▶ **Brief**:
Would you copy every record exactly as it stands and drop the pictures?

▶ **Data for this task**:

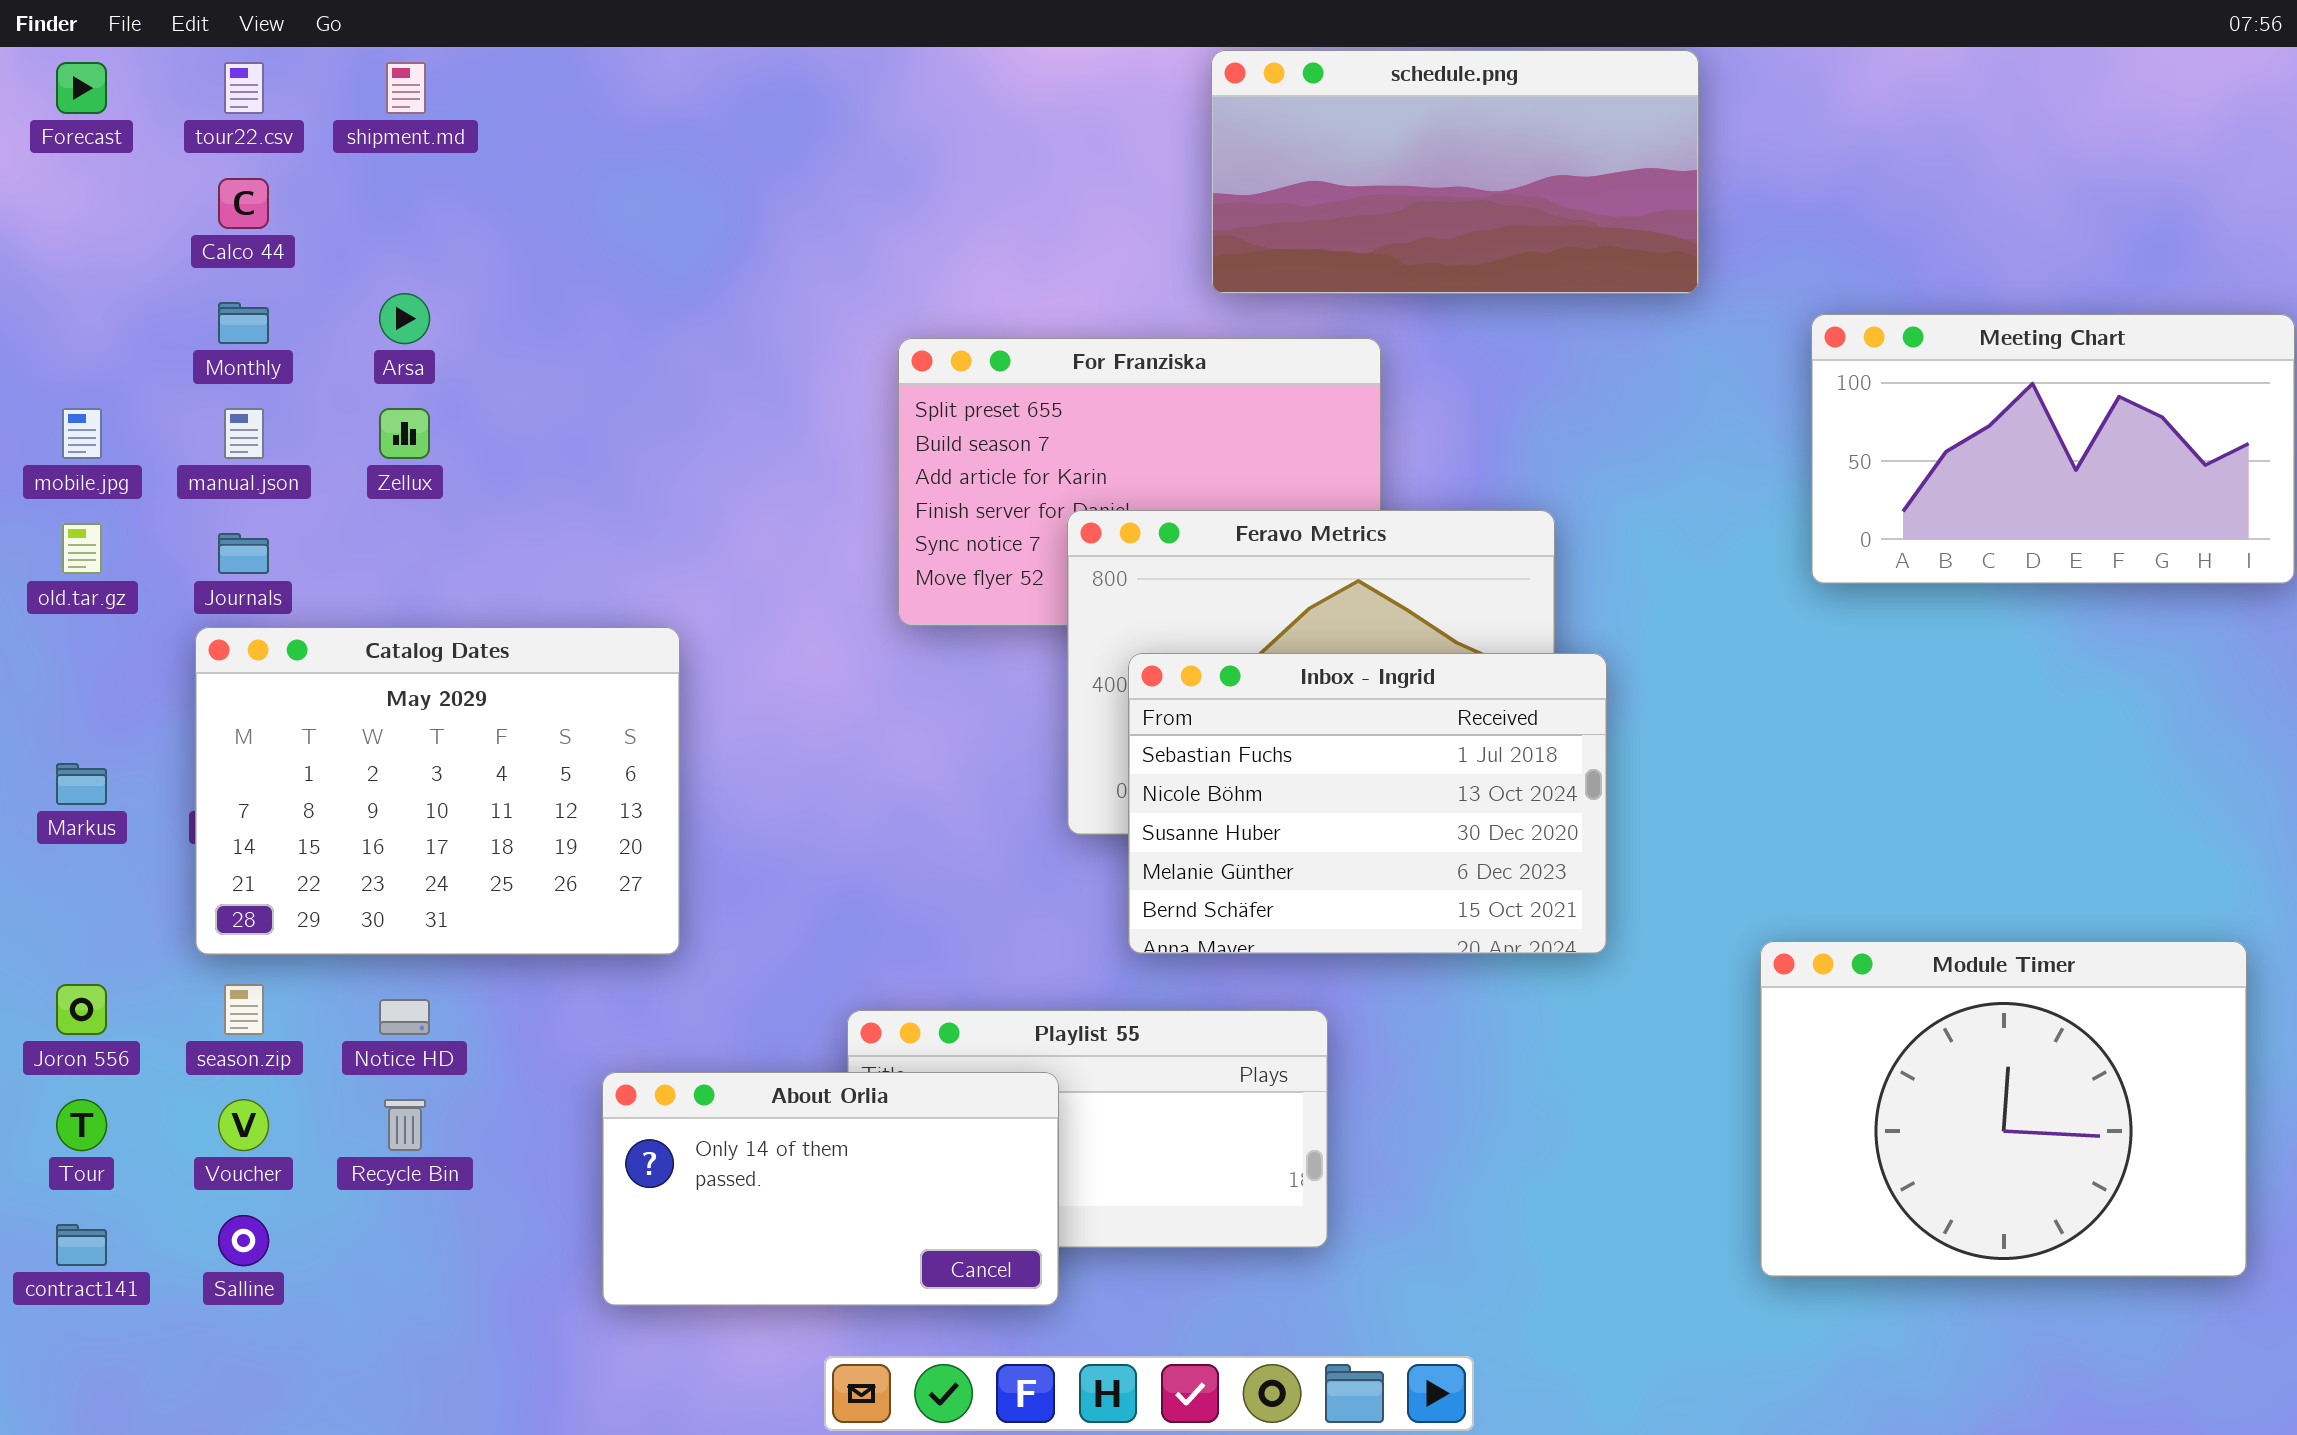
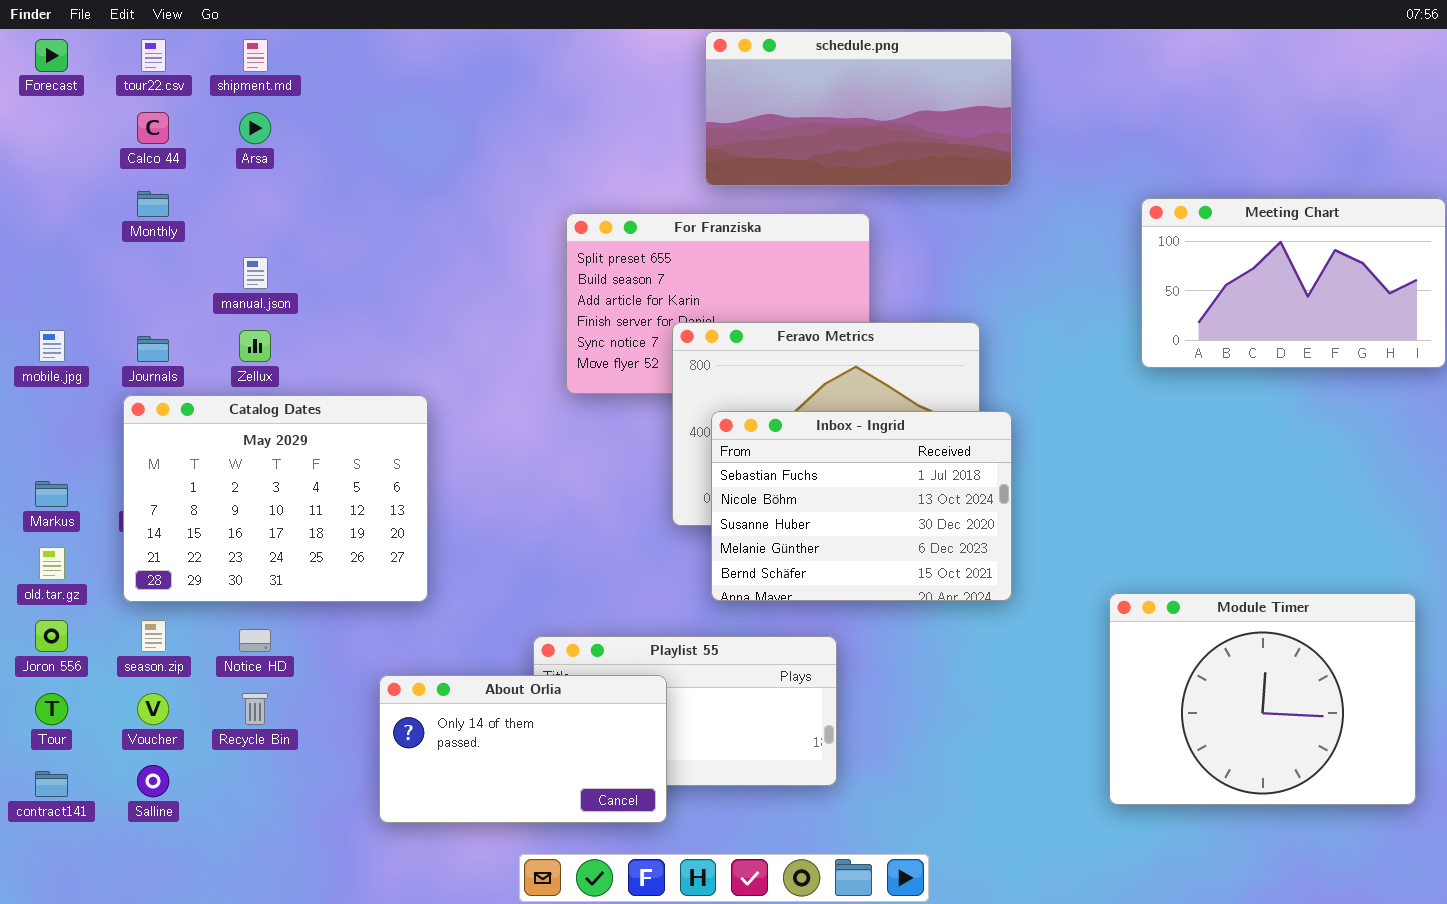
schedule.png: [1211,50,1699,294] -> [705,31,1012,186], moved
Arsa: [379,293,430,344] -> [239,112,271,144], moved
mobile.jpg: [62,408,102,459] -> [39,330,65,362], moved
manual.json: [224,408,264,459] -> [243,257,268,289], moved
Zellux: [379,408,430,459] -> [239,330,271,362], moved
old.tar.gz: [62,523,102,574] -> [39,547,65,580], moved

▶ **Task response**:
schedule.png: [1211,50,1699,294] -> [705,31,1012,186], moved
Arsa: [379,293,430,344] -> [239,112,271,144], moved
mobile.jpg: [62,408,102,459] -> [39,330,65,362], moved
manual.json: [224,408,264,459] -> [243,257,268,289], moved
Zellux: [379,408,430,459] -> [239,330,271,362], moved
old.tar.gz: [62,523,102,574] -> [39,547,65,580], moved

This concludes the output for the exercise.